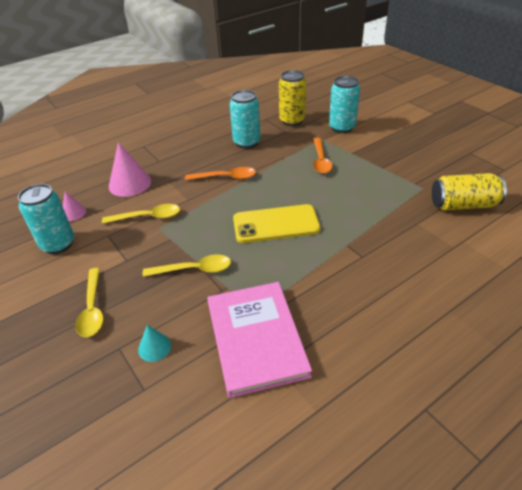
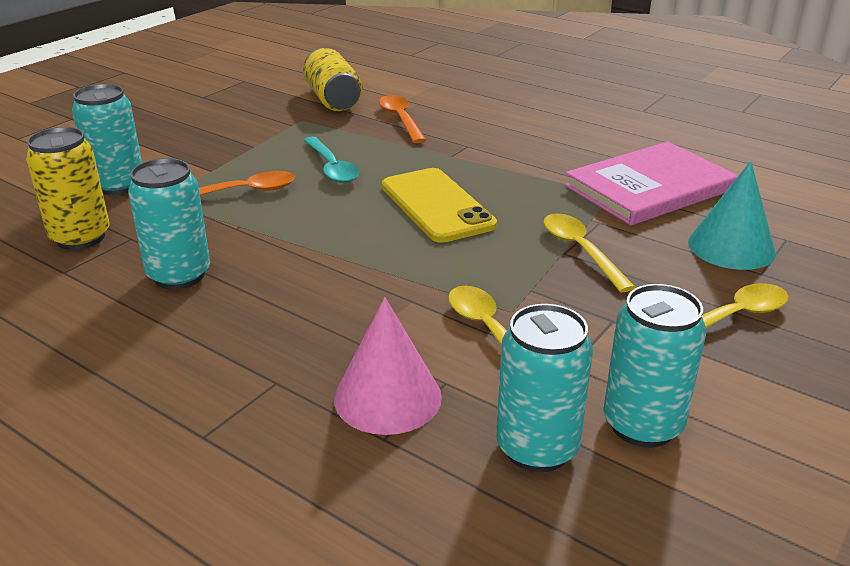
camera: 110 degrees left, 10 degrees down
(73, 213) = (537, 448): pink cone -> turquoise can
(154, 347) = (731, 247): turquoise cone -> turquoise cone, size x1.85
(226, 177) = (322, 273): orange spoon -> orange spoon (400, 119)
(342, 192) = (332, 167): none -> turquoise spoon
· · · · ·
→ Task statement
Skip the images and write out the rest of the listing exactly.

→ Output below
camera: 110 degrees left, 10 degrees down
(73, 213) = (537, 448): pink cone -> turquoise can
(154, 347) = (731, 247): turquoise cone -> turquoise cone, size x1.85
(226, 177) = (322, 273): orange spoon -> orange spoon (400, 119)
(342, 192) = (332, 167): none -> turquoise spoon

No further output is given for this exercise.